- Task instructions -
Search the records for the string "Events" and copy every line where it turns up.

- Records supplied -

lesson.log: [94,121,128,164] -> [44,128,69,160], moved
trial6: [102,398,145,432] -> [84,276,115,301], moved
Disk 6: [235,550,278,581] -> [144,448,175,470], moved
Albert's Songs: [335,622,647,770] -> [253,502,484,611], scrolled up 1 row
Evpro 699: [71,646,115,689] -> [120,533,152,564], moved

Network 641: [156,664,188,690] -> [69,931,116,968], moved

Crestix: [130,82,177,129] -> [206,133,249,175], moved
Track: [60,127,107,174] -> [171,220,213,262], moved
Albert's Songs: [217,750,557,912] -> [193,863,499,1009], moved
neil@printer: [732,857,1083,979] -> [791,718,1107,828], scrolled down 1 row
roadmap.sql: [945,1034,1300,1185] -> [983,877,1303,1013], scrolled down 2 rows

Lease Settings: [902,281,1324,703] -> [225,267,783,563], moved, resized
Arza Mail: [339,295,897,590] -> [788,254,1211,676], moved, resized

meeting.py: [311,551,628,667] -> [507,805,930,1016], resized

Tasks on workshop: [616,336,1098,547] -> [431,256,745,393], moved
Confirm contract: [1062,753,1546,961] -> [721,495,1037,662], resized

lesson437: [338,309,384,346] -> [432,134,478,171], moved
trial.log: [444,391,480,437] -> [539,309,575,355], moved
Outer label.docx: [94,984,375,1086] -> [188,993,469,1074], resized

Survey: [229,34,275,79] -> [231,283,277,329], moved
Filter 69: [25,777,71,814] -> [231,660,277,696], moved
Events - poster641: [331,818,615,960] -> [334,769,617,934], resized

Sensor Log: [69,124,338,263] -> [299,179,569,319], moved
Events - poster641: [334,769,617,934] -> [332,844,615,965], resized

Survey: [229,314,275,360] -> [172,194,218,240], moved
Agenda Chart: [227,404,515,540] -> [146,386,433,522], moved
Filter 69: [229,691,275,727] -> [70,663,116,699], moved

- Written solution -
Events - poster641: [331,818,615,960] -> [334,769,617,934], resized
Events - poster641: [334,769,617,934] -> [332,844,615,965], resized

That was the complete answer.